WHAT TO WORK ON » Starting from the line that holds "(416, 325) = (208, 164): pink button -> none", print every line through the end of the records, first and last included.

ENTRIES SUPPLIED »

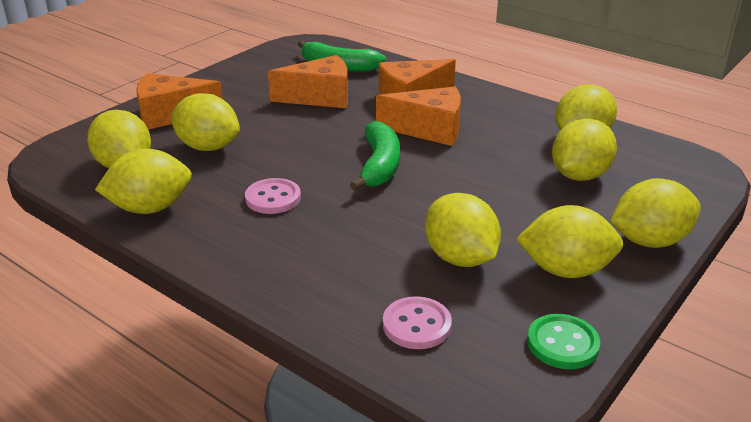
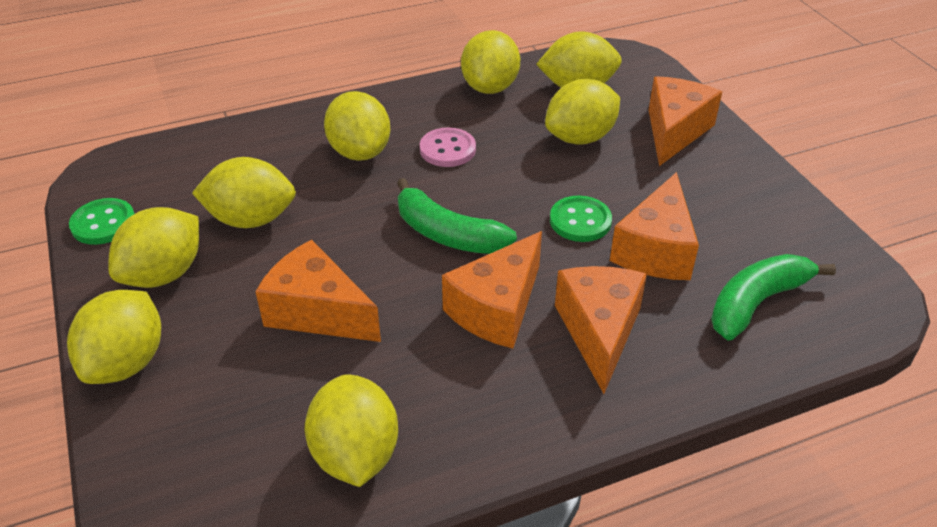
camera: 120 degrees right, 10 degrees up
(315, 125) = (580, 221): none -> green button
(416, 325) = (208, 164): pink button -> none
(510, 187) = (317, 312): none -> orange cheese
(579, 175) = (280, 387): yellow lemon -> yellow lemon (360, 152)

SOLUTION FOR THIS EXERCISE »
(416, 325) = (208, 164): pink button -> none
(510, 187) = (317, 312): none -> orange cheese
(579, 175) = (280, 387): yellow lemon -> yellow lemon (360, 152)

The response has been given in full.